Structured diff data
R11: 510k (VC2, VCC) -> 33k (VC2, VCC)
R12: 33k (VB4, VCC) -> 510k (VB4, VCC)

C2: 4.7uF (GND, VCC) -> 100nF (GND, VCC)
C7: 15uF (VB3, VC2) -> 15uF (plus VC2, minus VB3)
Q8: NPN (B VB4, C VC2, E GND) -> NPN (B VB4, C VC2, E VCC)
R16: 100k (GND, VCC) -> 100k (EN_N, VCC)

• _HOW TO COMPLETE THIS TASK_
Copy down the whole of the data above, matching it exactly.

• _ANSWER TO THIS TASK_
R11: 510k (VC2, VCC) -> 33k (VC2, VCC)
R12: 33k (VB4, VCC) -> 510k (VB4, VCC)

C2: 4.7uF (GND, VCC) -> 100nF (GND, VCC)
C7: 15uF (VB3, VC2) -> 15uF (plus VC2, minus VB3)
Q8: NPN (B VB4, C VC2, E GND) -> NPN (B VB4, C VC2, E VCC)
R16: 100k (GND, VCC) -> 100k (EN_N, VCC)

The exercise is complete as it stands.